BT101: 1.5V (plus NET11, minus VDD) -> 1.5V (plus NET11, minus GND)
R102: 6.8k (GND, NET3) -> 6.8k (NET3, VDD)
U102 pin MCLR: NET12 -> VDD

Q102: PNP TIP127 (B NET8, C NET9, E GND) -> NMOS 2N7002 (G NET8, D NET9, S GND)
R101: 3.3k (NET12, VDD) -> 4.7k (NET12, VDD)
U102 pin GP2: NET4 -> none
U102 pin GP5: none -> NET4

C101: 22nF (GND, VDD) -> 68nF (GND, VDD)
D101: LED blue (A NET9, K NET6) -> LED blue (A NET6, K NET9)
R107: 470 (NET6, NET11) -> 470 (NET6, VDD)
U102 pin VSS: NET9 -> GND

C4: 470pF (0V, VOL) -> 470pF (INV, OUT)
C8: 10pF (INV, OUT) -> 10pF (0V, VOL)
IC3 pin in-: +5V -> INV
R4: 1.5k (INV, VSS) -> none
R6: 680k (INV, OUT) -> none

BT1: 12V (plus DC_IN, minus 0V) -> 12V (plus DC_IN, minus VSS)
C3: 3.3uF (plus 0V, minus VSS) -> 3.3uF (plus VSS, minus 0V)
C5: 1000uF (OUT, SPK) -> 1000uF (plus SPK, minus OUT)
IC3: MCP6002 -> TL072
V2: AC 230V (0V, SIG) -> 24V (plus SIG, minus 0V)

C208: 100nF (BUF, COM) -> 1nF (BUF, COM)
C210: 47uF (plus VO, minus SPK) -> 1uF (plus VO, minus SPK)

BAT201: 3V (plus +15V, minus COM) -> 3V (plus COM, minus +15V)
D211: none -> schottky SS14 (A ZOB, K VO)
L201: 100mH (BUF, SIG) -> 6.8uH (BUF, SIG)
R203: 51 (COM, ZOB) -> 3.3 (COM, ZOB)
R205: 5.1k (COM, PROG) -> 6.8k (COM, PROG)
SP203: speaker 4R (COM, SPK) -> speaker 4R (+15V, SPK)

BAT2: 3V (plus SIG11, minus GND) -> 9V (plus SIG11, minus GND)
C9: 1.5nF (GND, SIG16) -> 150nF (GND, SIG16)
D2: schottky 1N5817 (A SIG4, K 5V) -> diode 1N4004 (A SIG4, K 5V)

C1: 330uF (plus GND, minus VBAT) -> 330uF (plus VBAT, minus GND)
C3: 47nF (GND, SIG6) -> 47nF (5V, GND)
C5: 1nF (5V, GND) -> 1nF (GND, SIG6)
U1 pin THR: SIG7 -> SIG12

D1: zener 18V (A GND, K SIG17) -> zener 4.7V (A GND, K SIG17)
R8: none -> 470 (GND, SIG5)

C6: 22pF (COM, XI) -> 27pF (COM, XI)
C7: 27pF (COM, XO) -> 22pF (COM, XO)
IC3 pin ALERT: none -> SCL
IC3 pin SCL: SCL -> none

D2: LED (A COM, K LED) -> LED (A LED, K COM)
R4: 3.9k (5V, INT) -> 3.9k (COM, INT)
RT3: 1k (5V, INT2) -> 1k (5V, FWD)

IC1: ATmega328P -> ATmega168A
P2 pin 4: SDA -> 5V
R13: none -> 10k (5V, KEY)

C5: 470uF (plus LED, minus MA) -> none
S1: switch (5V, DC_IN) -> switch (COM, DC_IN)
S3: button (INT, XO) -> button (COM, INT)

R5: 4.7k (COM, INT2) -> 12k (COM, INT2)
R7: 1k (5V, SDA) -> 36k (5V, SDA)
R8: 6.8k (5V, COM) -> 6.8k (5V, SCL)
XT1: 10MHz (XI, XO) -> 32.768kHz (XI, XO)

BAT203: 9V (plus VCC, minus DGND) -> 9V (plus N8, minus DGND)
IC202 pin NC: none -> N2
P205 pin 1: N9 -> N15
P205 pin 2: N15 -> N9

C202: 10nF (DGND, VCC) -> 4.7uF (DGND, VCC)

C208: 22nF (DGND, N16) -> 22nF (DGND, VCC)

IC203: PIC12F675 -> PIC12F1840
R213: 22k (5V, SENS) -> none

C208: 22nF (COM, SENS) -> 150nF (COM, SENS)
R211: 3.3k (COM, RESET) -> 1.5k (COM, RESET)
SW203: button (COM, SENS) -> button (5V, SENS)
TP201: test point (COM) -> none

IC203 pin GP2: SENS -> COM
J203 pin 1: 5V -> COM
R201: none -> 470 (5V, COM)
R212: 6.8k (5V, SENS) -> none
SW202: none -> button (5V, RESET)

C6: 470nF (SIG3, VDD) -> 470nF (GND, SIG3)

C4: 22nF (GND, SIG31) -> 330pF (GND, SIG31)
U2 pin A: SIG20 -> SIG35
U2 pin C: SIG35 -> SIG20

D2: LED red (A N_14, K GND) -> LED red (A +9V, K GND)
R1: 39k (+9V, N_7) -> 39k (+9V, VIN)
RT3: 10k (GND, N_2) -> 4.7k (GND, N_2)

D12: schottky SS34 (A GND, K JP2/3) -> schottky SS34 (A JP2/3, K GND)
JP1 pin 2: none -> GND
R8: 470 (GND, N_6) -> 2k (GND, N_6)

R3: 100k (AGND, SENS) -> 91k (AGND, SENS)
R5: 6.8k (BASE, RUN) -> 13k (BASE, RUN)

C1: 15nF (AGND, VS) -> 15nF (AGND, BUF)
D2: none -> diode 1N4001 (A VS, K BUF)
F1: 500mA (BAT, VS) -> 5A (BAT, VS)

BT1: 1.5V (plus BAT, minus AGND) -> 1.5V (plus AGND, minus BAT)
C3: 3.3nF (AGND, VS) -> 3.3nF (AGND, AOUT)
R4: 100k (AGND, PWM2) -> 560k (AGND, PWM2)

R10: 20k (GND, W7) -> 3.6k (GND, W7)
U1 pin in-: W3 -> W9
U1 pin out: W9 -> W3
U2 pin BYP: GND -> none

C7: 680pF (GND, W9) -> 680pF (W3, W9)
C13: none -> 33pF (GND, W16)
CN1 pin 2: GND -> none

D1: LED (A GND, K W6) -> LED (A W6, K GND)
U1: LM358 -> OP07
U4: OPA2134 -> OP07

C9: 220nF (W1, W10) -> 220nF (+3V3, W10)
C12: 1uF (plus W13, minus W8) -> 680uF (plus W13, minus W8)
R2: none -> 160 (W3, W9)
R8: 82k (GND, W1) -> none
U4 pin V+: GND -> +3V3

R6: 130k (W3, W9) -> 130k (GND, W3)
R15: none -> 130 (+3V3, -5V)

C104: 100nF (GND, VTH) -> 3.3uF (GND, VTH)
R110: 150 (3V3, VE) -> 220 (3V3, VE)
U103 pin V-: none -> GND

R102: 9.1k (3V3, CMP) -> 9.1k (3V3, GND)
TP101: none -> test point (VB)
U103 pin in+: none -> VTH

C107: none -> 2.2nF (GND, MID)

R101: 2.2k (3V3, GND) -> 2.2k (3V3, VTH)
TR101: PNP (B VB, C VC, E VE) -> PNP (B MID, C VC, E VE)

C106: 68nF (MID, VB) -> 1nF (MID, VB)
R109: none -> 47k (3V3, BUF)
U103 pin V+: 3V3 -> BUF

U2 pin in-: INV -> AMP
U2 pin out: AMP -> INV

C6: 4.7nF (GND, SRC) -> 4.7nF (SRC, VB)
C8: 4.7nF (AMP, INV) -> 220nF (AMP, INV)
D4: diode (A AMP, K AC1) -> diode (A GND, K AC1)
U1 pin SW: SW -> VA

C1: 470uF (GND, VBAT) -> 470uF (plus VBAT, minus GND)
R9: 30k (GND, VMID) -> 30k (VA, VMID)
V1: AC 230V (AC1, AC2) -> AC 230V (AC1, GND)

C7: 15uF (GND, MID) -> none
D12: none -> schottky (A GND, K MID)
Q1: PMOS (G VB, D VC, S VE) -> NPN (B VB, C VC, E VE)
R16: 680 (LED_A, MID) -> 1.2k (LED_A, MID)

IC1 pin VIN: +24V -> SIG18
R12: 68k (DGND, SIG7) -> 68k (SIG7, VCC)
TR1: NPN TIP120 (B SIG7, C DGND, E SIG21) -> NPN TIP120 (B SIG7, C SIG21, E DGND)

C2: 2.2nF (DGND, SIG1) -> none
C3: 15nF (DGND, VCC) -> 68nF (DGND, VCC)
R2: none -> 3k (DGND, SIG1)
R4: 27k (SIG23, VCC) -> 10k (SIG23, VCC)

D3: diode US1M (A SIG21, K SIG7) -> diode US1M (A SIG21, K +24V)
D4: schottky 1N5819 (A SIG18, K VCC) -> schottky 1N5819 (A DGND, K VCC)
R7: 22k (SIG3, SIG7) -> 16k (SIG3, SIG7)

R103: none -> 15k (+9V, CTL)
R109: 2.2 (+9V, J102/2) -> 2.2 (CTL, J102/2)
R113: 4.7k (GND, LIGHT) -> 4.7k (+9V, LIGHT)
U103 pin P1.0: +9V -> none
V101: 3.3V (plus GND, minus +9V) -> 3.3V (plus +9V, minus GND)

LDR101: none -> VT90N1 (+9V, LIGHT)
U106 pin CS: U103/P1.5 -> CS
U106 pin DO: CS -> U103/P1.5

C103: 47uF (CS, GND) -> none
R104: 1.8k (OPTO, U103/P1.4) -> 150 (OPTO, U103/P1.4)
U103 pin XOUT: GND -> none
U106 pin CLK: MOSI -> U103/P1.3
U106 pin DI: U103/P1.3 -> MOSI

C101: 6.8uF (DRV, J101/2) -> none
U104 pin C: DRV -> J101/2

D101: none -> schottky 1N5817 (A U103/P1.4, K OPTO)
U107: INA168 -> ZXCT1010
------------
▸ TASK GOAL
The answer should consist only of the number of lines above in which "LIGHT" appears.

▸ RESPONSE
2